*Exercise aim*
If a line in the listing below includes the string "VOUT", pull it out.
━━━━━━
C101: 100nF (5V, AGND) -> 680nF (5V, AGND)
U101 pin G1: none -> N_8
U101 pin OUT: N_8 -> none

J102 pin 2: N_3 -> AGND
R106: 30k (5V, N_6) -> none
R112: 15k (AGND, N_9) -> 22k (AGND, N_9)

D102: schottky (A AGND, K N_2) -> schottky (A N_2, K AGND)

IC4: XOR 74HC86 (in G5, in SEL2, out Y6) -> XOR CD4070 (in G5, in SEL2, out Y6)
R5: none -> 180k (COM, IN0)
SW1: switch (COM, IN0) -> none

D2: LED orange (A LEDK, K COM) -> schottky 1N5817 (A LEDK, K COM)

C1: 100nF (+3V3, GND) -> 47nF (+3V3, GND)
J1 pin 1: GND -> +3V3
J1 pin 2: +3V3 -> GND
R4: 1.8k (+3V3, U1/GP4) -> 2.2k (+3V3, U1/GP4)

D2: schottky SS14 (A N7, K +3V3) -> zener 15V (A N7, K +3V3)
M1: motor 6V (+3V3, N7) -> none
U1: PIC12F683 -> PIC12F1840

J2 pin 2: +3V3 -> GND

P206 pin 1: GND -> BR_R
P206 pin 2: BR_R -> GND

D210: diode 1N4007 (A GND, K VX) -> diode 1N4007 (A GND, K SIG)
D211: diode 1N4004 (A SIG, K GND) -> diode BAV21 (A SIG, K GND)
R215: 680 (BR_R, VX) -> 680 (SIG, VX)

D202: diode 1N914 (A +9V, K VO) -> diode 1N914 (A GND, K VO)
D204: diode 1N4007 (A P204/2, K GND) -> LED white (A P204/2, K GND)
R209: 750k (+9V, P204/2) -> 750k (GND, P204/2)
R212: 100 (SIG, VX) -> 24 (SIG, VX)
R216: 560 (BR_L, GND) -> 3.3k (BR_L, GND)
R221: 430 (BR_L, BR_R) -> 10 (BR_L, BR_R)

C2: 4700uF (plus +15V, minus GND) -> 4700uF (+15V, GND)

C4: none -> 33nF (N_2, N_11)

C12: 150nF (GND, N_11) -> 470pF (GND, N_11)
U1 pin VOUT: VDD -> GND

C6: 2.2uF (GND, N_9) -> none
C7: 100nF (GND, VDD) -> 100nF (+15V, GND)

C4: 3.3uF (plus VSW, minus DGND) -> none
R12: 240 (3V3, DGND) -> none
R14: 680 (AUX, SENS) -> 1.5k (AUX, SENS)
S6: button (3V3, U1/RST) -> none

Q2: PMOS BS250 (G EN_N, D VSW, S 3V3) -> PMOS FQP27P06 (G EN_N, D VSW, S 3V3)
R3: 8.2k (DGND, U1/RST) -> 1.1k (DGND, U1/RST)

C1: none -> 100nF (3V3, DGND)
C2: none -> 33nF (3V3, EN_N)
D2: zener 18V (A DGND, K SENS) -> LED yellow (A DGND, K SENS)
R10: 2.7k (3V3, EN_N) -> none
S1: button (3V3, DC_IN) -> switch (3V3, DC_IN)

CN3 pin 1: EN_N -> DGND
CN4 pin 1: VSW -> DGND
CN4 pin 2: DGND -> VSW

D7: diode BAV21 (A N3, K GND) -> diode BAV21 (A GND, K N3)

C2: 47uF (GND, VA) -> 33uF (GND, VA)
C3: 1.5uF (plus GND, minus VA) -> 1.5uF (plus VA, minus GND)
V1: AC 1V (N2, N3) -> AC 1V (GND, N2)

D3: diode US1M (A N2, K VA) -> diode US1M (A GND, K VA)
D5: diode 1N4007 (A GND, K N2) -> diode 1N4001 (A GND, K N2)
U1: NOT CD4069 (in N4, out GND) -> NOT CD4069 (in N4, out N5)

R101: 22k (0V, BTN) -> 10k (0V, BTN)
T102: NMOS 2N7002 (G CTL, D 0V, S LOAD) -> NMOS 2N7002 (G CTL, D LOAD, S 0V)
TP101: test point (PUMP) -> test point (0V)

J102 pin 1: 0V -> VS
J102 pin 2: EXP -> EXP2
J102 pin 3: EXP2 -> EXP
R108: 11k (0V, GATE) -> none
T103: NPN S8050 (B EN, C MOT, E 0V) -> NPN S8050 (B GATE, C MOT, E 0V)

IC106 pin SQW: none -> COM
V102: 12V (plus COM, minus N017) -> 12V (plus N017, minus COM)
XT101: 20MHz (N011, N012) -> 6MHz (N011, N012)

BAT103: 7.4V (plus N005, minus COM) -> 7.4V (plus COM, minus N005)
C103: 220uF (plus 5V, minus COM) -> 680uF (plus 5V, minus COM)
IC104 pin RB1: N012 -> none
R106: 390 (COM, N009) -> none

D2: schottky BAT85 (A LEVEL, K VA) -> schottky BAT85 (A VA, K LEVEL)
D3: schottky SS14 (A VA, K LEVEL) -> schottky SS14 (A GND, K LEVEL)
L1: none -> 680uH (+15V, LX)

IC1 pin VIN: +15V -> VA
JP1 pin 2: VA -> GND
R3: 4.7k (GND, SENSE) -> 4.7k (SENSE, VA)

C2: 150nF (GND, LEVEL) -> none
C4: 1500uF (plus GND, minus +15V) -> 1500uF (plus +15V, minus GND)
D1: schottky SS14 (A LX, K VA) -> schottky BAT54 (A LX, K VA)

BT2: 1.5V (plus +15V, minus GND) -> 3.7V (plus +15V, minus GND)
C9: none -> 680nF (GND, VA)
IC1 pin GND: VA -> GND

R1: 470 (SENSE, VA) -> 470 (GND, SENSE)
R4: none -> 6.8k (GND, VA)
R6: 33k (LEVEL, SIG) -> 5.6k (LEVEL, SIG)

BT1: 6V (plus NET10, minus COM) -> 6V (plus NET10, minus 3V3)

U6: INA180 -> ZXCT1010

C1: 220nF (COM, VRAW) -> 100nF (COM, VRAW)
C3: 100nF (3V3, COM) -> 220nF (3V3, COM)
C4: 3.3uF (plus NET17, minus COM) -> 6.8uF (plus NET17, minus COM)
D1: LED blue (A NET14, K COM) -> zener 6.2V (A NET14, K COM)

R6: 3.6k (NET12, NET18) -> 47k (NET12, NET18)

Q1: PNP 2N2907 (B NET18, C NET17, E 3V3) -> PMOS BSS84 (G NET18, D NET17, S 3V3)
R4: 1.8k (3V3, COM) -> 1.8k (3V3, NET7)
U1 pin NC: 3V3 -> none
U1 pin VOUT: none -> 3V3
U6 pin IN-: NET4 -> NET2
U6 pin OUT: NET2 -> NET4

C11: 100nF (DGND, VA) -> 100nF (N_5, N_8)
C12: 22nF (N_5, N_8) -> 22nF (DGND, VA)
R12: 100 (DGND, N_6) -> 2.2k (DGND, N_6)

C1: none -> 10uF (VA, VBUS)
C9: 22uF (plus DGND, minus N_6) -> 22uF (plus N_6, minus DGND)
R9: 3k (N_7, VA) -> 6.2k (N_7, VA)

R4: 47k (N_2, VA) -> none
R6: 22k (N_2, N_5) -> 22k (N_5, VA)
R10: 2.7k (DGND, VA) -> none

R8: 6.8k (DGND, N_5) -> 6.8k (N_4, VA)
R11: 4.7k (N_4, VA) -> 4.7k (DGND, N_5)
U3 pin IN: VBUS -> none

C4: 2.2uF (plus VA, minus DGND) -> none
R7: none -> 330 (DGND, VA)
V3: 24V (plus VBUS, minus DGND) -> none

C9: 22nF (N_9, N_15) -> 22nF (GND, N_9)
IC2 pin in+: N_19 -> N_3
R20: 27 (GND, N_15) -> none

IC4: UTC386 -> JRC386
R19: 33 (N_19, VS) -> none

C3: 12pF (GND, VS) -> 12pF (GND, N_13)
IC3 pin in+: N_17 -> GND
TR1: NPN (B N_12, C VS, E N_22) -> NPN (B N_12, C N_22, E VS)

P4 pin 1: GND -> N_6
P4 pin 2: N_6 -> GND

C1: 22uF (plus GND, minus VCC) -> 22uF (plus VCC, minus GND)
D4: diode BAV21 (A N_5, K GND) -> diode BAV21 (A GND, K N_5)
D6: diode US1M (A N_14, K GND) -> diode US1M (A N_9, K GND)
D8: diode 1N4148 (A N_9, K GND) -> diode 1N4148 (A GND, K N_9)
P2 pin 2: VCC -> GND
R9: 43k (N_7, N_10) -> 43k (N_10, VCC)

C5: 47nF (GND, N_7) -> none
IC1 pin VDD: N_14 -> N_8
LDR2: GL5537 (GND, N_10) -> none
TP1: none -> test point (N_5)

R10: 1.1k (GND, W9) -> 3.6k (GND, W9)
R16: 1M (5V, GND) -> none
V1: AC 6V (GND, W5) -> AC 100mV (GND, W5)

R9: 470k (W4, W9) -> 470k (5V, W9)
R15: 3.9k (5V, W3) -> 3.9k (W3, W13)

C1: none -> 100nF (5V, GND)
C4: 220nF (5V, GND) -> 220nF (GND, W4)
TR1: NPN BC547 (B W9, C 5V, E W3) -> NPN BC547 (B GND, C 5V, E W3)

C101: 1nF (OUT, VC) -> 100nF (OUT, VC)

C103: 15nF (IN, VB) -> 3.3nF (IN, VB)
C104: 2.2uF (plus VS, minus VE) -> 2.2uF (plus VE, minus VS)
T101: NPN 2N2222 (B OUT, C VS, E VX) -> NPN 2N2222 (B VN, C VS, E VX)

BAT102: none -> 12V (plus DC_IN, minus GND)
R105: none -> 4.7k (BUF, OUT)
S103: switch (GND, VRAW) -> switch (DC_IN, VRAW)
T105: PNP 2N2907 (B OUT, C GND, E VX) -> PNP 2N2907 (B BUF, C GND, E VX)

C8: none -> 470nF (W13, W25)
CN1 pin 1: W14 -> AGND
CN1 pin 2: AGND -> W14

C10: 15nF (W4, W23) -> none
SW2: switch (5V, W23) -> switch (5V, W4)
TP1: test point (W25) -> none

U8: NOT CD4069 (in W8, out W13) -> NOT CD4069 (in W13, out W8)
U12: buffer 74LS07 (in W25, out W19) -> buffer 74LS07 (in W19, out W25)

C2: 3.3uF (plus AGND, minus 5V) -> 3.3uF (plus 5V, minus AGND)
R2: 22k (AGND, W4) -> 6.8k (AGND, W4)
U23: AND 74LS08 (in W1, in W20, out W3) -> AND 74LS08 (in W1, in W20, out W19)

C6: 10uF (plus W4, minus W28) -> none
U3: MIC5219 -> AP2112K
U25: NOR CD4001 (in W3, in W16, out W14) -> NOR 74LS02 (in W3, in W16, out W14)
━━━━━━
*Answer section*
U1 pin VOUT: VDD -> GND
U1 pin VOUT: none -> 3V3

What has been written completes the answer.